[Brief]
Any images in the material are to be dropped while every line is retyped exactly.

#### Supplied records ####

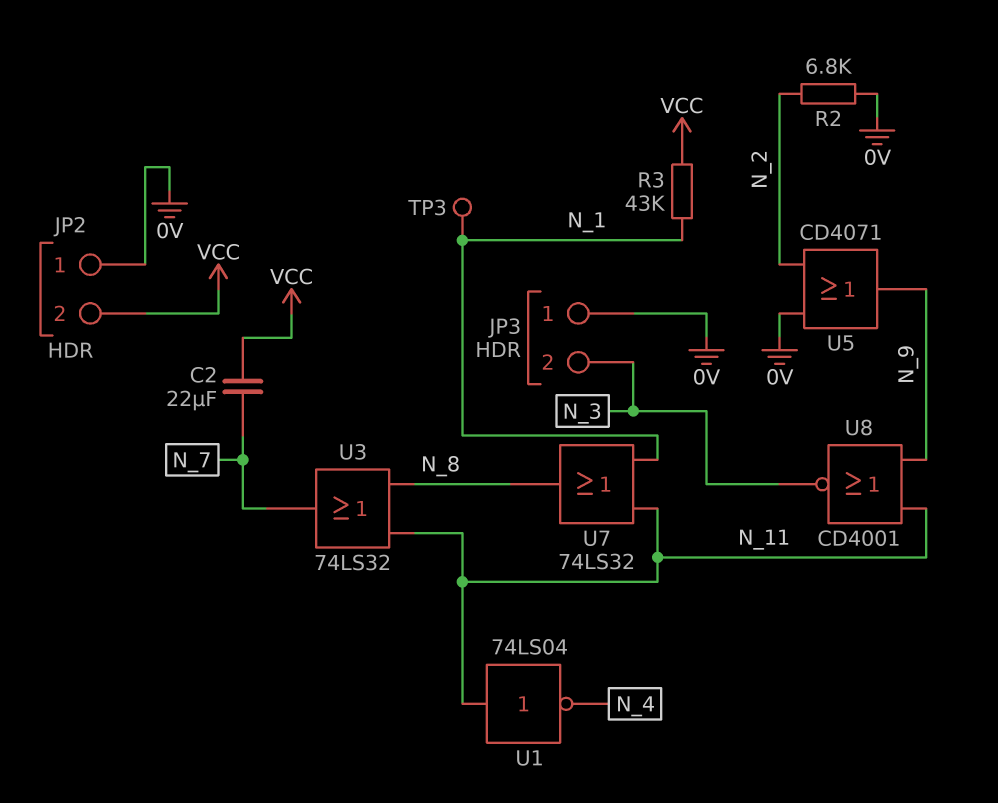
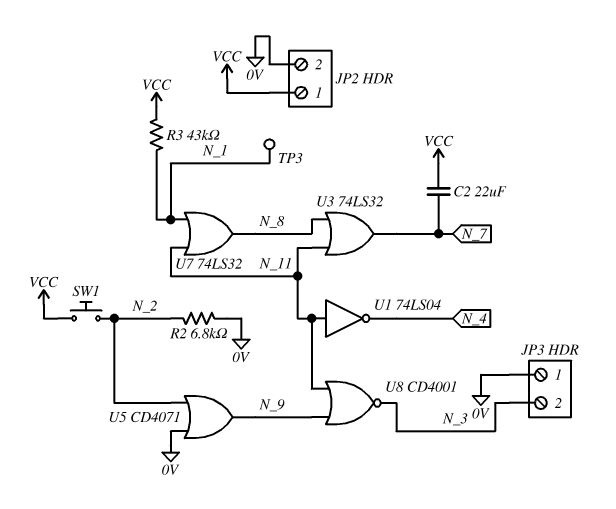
JP2 pin 1: 0V -> VCC
JP2 pin 2: VCC -> 0V
SW1: none -> button (N_2, VCC)

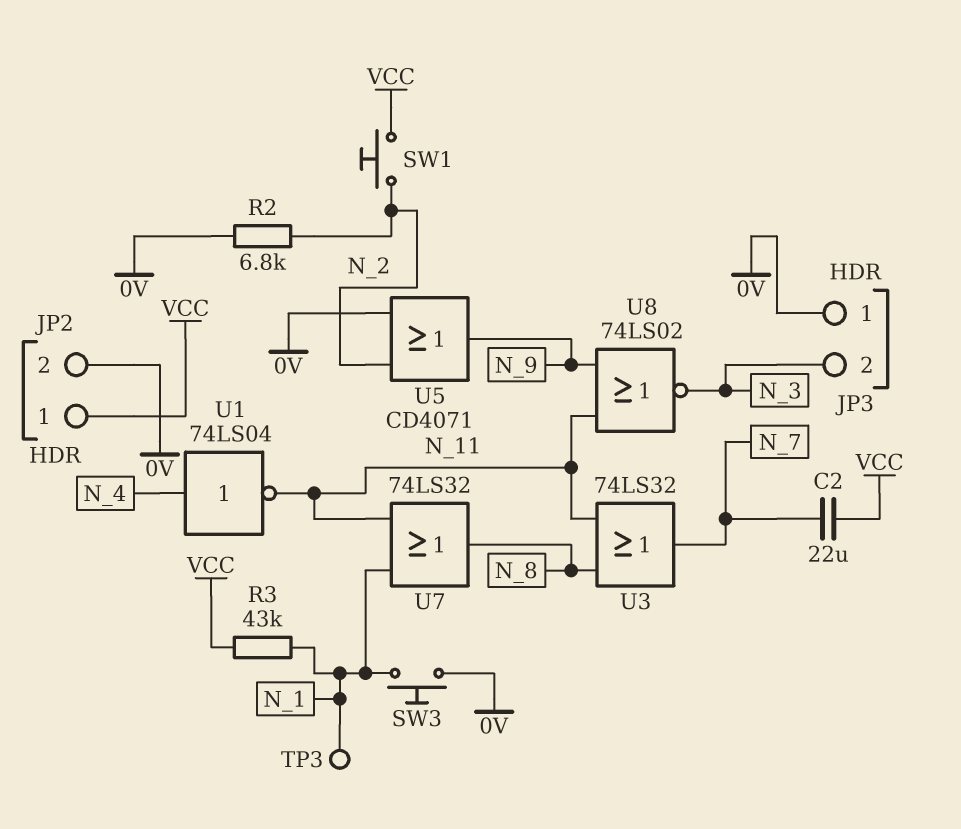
SW3: none -> button (0V, N_1)
U1: NOT 74LS04 (in N_11, out N_4) -> NOT 74LS04 (in N_4, out N_11)
U8: NOR CD4001 (in N_9, in N_11, out N_3) -> NOR 74LS02 (in N_9, in N_11, out N_3)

####

[Output of the task]
JP2 pin 1: 0V -> VCC
JP2 pin 2: VCC -> 0V
SW1: none -> button (N_2, VCC)

SW3: none -> button (0V, N_1)
U1: NOT 74LS04 (in N_11, out N_4) -> NOT 74LS04 (in N_4, out N_11)
U8: NOR CD4001 (in N_9, in N_11, out N_3) -> NOR 74LS02 (in N_9, in N_11, out N_3)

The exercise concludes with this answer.